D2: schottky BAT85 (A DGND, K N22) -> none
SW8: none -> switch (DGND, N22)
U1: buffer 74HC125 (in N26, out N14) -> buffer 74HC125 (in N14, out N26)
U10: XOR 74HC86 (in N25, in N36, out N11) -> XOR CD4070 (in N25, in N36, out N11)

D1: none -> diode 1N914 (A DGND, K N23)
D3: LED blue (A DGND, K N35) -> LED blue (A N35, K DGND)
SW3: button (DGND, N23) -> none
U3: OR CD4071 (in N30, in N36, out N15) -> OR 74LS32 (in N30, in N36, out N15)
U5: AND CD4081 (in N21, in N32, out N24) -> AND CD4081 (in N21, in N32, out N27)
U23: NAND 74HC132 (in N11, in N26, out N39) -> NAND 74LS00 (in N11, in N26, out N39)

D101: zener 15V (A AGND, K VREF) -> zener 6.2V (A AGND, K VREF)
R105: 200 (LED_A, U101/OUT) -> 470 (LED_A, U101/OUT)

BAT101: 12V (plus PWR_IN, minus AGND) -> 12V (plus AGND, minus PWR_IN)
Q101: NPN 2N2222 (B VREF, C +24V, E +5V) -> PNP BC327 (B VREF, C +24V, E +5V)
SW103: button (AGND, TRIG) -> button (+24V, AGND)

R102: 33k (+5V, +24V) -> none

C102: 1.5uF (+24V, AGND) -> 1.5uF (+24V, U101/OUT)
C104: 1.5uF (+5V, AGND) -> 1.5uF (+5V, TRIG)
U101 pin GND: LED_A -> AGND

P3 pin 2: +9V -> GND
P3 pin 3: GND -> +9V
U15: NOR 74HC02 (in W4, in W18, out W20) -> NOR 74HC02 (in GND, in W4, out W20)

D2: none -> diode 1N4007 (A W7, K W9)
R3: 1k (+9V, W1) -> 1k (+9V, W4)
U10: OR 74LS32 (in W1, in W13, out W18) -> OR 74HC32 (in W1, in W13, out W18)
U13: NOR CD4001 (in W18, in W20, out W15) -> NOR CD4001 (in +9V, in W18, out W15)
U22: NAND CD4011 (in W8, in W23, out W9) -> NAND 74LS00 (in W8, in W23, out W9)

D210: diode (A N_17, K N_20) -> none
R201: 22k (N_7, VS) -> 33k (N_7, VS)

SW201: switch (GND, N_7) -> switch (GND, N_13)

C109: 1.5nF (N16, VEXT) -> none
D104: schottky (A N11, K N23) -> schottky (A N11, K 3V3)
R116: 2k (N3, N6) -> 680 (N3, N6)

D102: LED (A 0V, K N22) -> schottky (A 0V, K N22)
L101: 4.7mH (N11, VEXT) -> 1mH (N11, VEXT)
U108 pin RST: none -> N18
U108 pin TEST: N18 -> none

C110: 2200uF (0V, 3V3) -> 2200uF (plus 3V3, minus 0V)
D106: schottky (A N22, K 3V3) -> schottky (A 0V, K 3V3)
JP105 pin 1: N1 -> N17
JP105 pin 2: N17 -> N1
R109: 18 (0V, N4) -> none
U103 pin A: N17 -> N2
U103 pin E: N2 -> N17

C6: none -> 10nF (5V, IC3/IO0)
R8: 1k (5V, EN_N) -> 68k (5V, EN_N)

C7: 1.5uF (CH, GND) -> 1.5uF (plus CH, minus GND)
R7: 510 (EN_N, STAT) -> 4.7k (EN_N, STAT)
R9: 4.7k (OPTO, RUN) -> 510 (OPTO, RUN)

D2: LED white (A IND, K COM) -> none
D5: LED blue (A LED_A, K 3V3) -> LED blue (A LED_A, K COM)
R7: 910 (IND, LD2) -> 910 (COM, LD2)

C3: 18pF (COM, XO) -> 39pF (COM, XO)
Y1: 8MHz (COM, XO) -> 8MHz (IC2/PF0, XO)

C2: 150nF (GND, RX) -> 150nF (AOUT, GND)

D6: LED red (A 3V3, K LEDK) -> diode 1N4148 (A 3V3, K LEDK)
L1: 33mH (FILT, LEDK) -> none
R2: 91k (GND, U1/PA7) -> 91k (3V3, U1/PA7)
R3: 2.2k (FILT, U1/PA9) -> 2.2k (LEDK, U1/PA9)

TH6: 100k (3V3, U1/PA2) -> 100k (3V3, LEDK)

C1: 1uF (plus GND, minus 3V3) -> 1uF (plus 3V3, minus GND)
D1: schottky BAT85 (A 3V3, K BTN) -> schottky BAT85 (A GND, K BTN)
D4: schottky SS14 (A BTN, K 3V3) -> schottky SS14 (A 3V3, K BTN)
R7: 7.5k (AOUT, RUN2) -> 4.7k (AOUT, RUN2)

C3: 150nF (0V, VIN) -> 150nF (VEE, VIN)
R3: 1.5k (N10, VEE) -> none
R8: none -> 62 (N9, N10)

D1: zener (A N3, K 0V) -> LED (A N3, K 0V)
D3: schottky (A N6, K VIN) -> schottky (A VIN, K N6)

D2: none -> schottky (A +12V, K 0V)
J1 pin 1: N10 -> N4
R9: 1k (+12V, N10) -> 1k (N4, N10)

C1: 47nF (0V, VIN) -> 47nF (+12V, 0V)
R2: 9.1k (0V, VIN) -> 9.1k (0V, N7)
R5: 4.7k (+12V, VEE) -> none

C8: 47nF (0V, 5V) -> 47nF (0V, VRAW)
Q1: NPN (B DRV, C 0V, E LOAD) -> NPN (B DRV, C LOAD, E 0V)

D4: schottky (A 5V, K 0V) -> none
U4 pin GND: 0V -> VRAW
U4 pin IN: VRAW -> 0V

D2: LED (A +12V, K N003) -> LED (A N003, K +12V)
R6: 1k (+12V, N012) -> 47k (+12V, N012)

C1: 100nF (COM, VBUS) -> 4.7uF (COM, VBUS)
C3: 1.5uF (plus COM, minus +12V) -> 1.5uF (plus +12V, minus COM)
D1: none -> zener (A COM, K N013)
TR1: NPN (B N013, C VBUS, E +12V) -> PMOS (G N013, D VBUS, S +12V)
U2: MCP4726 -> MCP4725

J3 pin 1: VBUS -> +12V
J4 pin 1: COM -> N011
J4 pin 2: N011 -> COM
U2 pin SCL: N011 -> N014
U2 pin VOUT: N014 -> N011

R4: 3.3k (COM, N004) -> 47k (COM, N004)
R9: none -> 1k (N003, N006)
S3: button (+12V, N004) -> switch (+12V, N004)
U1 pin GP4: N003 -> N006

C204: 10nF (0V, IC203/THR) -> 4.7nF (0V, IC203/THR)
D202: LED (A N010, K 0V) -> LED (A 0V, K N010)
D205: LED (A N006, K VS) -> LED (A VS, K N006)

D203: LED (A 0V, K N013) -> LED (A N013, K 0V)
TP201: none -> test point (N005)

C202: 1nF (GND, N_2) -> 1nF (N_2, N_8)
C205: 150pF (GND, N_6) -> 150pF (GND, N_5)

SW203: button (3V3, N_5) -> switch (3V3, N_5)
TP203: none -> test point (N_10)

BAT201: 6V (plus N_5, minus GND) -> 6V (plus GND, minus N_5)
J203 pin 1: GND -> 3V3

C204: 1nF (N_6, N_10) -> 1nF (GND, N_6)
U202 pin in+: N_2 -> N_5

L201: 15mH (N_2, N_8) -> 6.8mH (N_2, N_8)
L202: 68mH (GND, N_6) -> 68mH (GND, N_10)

__WHAT THE EXERCISE ASKS__
Take every line from the records that holds "button" and copy it down.

__RESPONSE FOR THIS EXERCISE__
SW3: button (DGND, N23) -> none
SW103: button (AGND, TRIG) -> button (+24V, AGND)
S3: button (+12V, N004) -> switch (+12V, N004)
SW203: button (3V3, N_5) -> switch (3V3, N_5)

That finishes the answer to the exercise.